• _THE TASK_: Would you transcribe the listing exactly as it stands, minus any images?

• _DATA UNDER STUDY_:
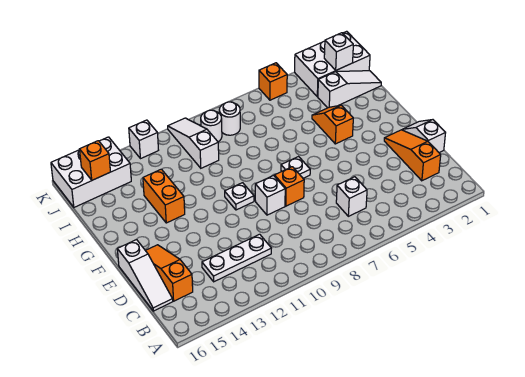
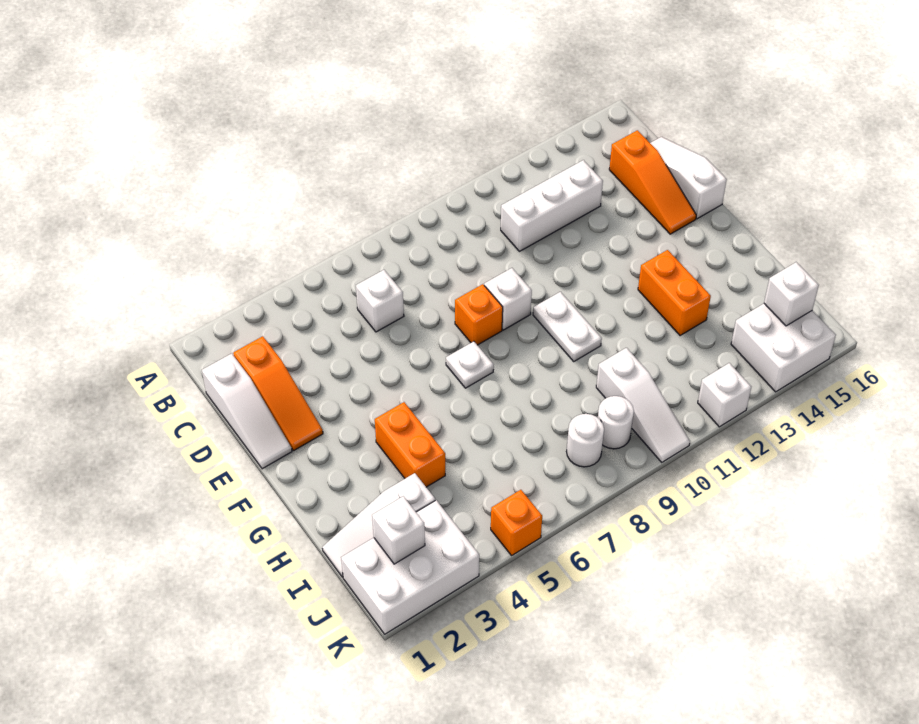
white plate C11:C13 level 1 -> white brick C11:C13 level 1
white slope D1:E1 level 1 top D -> white slope C1:E1 level 1 top C
white plate F10 level 1 -> white plate F10:G10 level 1
orange slope G4:H4 level 1 top G -> orange brick G4:H4 level 1
white brick J14:K16 level 1 -> white brick J14:K15 level 1
orange brick J15 level 2 -> white brick J15 level 2

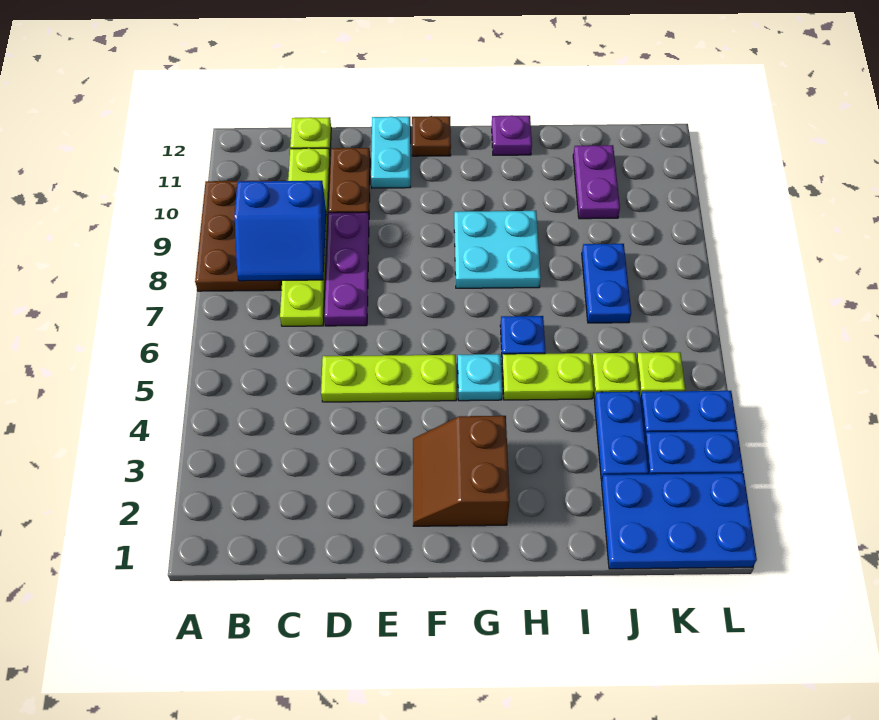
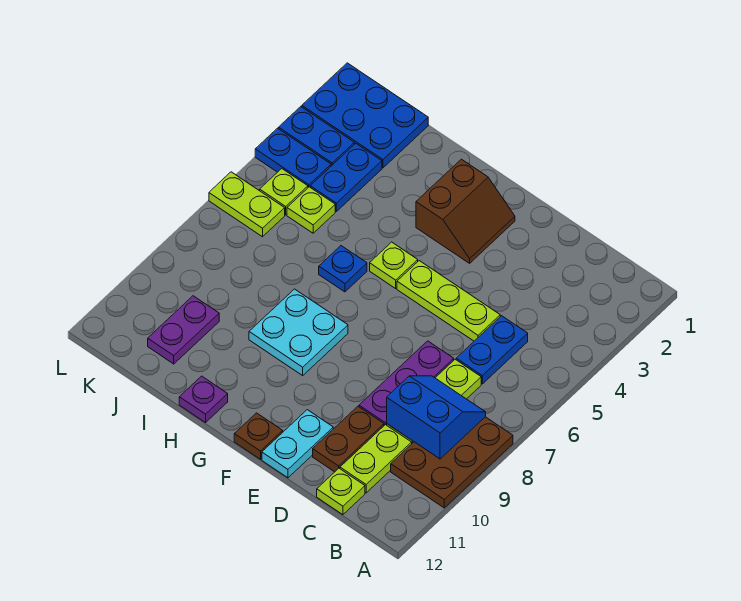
cyan plate G5 level 1 -> lime plate G5 level 1
lime plate H5:I5 level 1 -> lime plate K6:L6 level 1
blue plate J7:J8 level 1 -> blue plate C5:C6 level 1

• _RESPONSE TO THE EXERCISE_:
white plate C11:C13 level 1 -> white brick C11:C13 level 1
white slope D1:E1 level 1 top D -> white slope C1:E1 level 1 top C
white plate F10 level 1 -> white plate F10:G10 level 1
orange slope G4:H4 level 1 top G -> orange brick G4:H4 level 1
white brick J14:K16 level 1 -> white brick J14:K15 level 1
orange brick J15 level 2 -> white brick J15 level 2

cyan plate G5 level 1 -> lime plate G5 level 1
lime plate H5:I5 level 1 -> lime plate K6:L6 level 1
blue plate J7:J8 level 1 -> blue plate C5:C6 level 1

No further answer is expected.